## DATA PROVIDED
——————

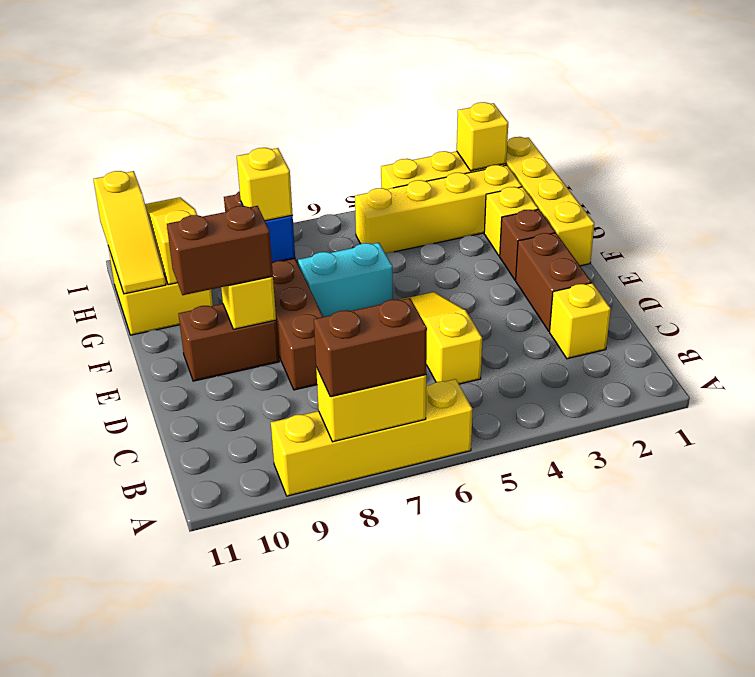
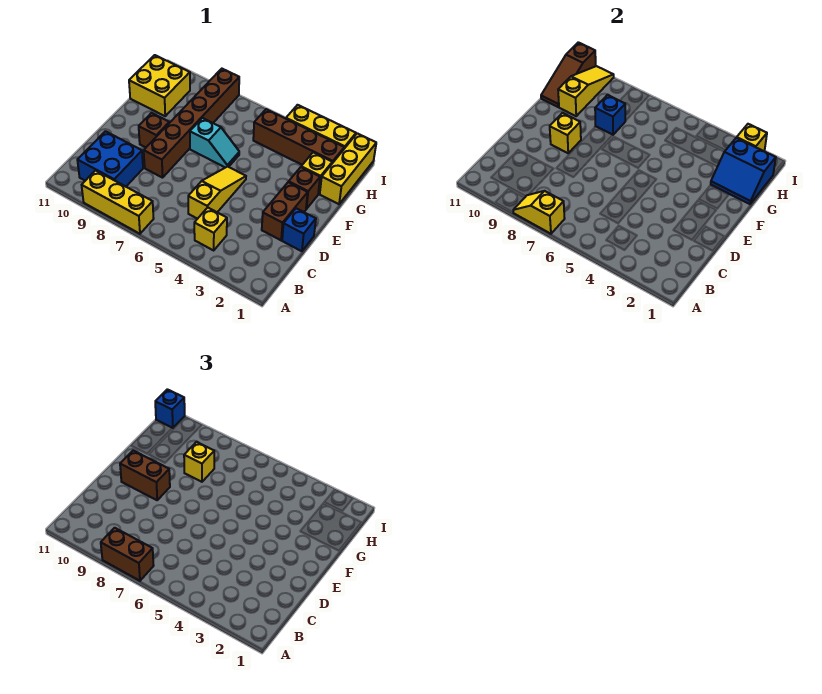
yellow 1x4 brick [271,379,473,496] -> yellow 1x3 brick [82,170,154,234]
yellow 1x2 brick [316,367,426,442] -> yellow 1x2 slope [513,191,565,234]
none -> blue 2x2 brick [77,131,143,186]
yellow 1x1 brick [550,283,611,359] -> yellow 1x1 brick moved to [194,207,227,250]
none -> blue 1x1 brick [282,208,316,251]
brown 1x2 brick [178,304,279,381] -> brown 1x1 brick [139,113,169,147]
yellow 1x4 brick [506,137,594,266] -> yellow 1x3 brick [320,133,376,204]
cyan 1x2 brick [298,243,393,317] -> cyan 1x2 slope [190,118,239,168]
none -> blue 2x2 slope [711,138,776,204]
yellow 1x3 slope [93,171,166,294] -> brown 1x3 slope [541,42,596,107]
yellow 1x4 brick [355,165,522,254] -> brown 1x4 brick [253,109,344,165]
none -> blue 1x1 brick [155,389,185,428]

——————

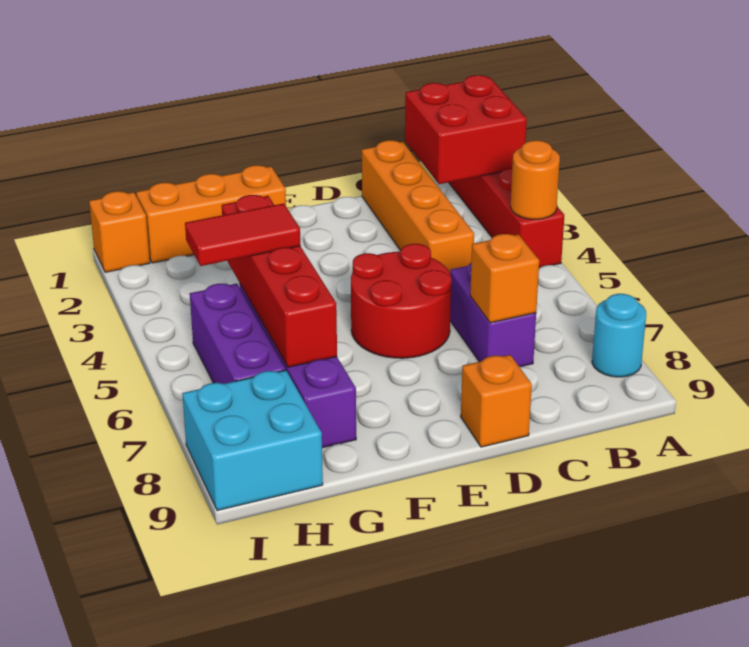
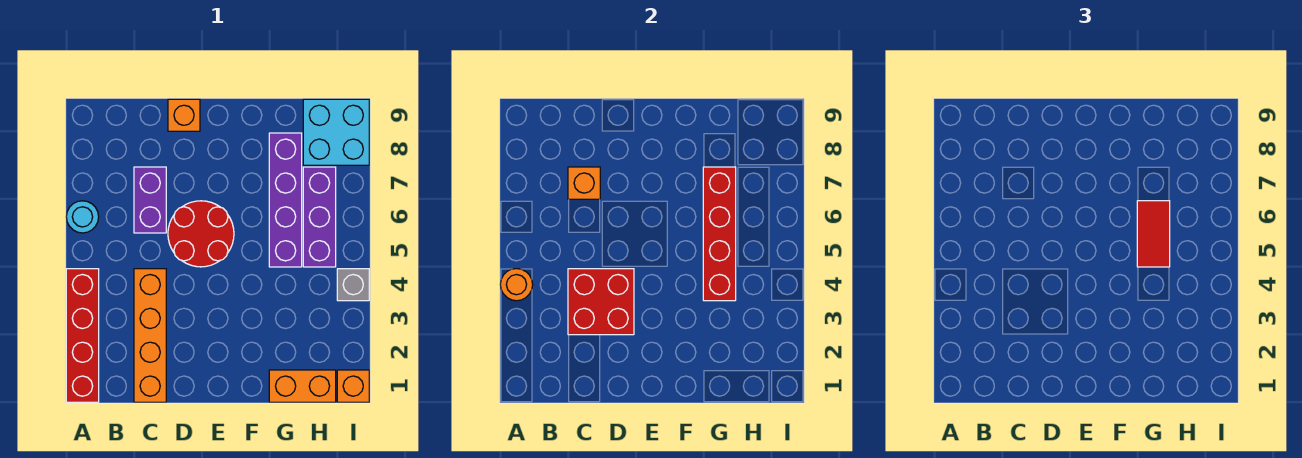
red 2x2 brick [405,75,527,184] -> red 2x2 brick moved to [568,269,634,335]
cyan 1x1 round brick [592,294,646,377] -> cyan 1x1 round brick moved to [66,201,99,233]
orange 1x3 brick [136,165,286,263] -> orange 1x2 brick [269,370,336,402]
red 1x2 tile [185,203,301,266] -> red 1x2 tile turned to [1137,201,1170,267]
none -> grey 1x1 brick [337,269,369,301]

——————

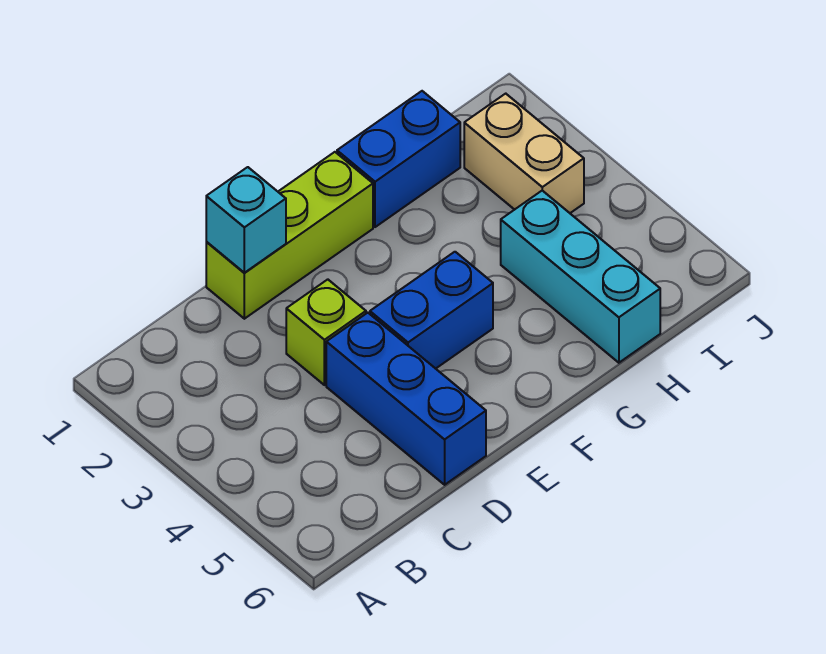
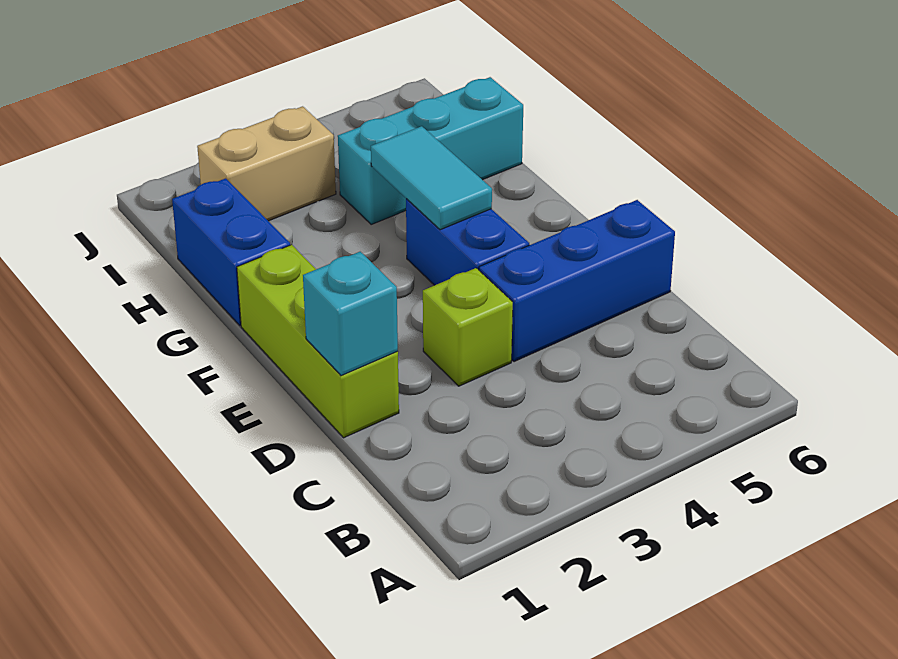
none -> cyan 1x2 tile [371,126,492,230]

——————

## PROBLEM TO SOLVE
Print only what lies in the material above starting at the line with "yellow 1x4 brick [271,379,473,496]" and ending at the line with "brown 1x2 brick", every line exactly as given.

## EXERCISE SOLUTION
yellow 1x4 brick [271,379,473,496] -> yellow 1x3 brick [82,170,154,234]
yellow 1x2 brick [316,367,426,442] -> yellow 1x2 slope [513,191,565,234]
none -> blue 2x2 brick [77,131,143,186]
yellow 1x1 brick [550,283,611,359] -> yellow 1x1 brick moved to [194,207,227,250]
none -> blue 1x1 brick [282,208,316,251]
brown 1x2 brick [178,304,279,381] -> brown 1x1 brick [139,113,169,147]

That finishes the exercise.